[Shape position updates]

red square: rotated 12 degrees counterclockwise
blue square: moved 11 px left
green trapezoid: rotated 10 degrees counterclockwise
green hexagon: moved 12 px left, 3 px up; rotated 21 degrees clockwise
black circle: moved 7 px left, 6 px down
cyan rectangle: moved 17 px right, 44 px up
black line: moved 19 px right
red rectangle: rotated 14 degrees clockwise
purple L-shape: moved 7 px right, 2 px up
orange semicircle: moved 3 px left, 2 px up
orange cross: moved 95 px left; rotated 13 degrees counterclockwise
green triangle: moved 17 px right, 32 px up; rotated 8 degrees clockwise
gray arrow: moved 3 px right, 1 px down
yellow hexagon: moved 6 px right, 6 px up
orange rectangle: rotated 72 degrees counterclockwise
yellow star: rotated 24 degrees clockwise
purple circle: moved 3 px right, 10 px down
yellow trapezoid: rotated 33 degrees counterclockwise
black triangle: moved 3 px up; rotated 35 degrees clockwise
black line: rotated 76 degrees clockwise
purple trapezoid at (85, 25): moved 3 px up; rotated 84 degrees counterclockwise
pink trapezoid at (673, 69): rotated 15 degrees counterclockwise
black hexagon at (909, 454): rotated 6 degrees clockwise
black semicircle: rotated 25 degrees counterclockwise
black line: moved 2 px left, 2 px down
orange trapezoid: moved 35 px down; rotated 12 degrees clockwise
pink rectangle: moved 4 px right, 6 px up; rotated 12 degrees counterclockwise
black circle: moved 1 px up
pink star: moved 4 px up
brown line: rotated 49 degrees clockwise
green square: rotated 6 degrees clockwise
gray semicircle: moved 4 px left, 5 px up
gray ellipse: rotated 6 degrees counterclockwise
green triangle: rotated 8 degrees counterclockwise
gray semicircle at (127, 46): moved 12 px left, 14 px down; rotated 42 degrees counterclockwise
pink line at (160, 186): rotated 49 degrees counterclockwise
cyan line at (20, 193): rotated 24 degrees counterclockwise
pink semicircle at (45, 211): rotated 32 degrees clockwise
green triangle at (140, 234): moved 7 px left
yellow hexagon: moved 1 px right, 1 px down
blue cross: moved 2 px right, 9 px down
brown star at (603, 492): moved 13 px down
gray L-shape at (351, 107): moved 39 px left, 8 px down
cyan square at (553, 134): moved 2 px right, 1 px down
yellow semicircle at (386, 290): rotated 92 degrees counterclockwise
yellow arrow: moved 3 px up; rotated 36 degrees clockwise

What the task asks: Reproduce every line above. Keep it exact.

Task answer:
red square: rotated 12 degrees counterclockwise
blue square: moved 11 px left
green trapezoid: rotated 10 degrees counterclockwise
green hexagon: moved 12 px left, 3 px up; rotated 21 degrees clockwise
black circle: moved 7 px left, 6 px down
cyan rectangle: moved 17 px right, 44 px up
black line: moved 19 px right
red rectangle: rotated 14 degrees clockwise
purple L-shape: moved 7 px right, 2 px up
orange semicircle: moved 3 px left, 2 px up
orange cross: moved 95 px left; rotated 13 degrees counterclockwise
green triangle: moved 17 px right, 32 px up; rotated 8 degrees clockwise
gray arrow: moved 3 px right, 1 px down
yellow hexagon: moved 6 px right, 6 px up
orange rectangle: rotated 72 degrees counterclockwise
yellow star: rotated 24 degrees clockwise
purple circle: moved 3 px right, 10 px down
yellow trapezoid: rotated 33 degrees counterclockwise
black triangle: moved 3 px up; rotated 35 degrees clockwise
black line: rotated 76 degrees clockwise
purple trapezoid at (85, 25): moved 3 px up; rotated 84 degrees counterclockwise
pink trapezoid at (673, 69): rotated 15 degrees counterclockwise
black hexagon at (909, 454): rotated 6 degrees clockwise
black semicircle: rotated 25 degrees counterclockwise
black line: moved 2 px left, 2 px down
orange trapezoid: moved 35 px down; rotated 12 degrees clockwise
pink rectangle: moved 4 px right, 6 px up; rotated 12 degrees counterclockwise
black circle: moved 1 px up
pink star: moved 4 px up
brown line: rotated 49 degrees clockwise
green square: rotated 6 degrees clockwise
gray semicircle: moved 4 px left, 5 px up
gray ellipse: rotated 6 degrees counterclockwise
green triangle: rotated 8 degrees counterclockwise
gray semicircle at (127, 46): moved 12 px left, 14 px down; rotated 42 degrees counterclockwise
pink line at (160, 186): rotated 49 degrees counterclockwise
cyan line at (20, 193): rotated 24 degrees counterclockwise
pink semicircle at (45, 211): rotated 32 degrees clockwise
green triangle at (140, 234): moved 7 px left
yellow hexagon: moved 1 px right, 1 px down
blue cross: moved 2 px right, 9 px down
brown star at (603, 492): moved 13 px down
gray L-shape at (351, 107): moved 39 px left, 8 px down
cyan square at (553, 134): moved 2 px right, 1 px down
yellow semicircle at (386, 290): rotated 92 degrees counterclockwise
yellow arrow: moved 3 px up; rotated 36 degrees clockwise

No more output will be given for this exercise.